*** The data ***

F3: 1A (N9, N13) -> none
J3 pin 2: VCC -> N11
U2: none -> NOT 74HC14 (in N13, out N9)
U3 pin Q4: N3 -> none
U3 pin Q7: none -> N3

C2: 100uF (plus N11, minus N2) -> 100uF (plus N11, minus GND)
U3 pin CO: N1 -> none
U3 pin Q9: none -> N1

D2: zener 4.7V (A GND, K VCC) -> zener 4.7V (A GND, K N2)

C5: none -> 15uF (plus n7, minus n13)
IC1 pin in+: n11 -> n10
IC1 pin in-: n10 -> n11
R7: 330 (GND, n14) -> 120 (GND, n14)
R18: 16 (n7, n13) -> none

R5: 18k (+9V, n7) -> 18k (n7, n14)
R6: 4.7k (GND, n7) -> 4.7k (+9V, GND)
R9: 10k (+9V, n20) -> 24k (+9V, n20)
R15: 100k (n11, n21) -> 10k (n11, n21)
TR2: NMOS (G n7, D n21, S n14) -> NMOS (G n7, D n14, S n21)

***

§ Your instructions
From the line holding "U3 pin Q9: none -> N1" through the last line above, reproduce each line exactly and add nothing.

§ Answer to the problem
U3 pin Q9: none -> N1

D2: zener 4.7V (A GND, K VCC) -> zener 4.7V (A GND, K N2)

C5: none -> 15uF (plus n7, minus n13)
IC1 pin in+: n11 -> n10
IC1 pin in-: n10 -> n11
R7: 330 (GND, n14) -> 120 (GND, n14)
R18: 16 (n7, n13) -> none

R5: 18k (+9V, n7) -> 18k (n7, n14)
R6: 4.7k (GND, n7) -> 4.7k (+9V, GND)
R9: 10k (+9V, n20) -> 24k (+9V, n20)
R15: 100k (n11, n21) -> 10k (n11, n21)
TR2: NMOS (G n7, D n21, S n14) -> NMOS (G n7, D n14, S n21)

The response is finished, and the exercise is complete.